Your task is to copy the lines of the data below from the line holding "(470, 184) = (299, 406): yellow" through the line holding "(621, 456) = (499, 1088): none -> yellow pear", inclusive, exactly and with nothing added.

********

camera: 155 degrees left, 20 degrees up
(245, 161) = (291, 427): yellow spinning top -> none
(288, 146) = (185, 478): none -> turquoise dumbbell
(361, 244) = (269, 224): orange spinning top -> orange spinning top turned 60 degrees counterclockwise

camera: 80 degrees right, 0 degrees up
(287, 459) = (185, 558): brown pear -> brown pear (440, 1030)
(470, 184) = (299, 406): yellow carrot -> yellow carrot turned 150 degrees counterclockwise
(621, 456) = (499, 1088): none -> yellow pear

********

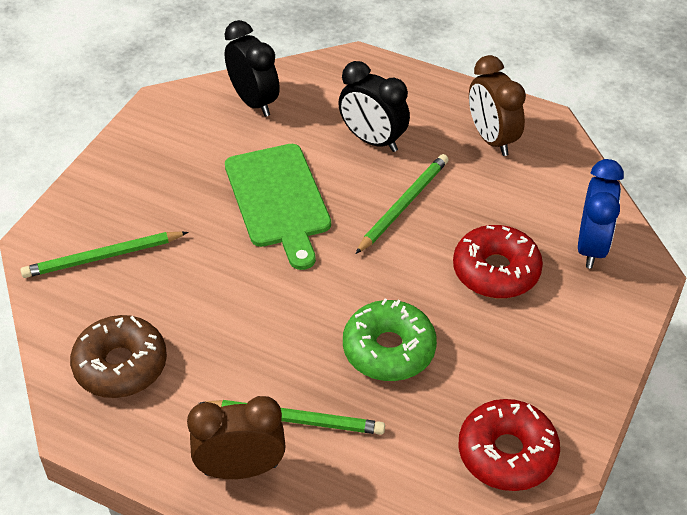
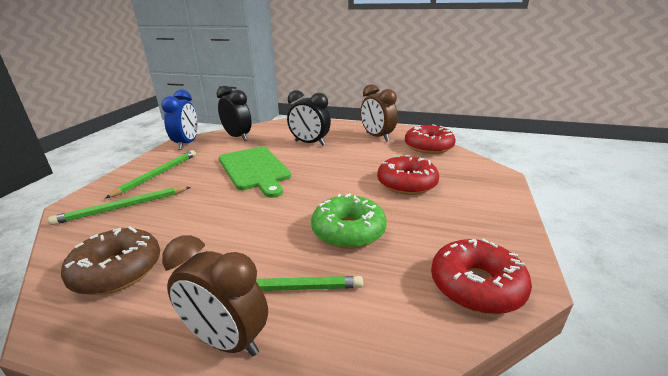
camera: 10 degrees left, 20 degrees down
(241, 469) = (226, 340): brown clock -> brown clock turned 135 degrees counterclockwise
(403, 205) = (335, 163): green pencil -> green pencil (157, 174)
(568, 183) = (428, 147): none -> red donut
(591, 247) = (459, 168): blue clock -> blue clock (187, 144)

********

- [OUTPUT FOR THIS TASK]
(470, 184) = (299, 406): yellow carrot -> yellow carrot turned 150 degrees counterclockwise
(621, 456) = (499, 1088): none -> yellow pear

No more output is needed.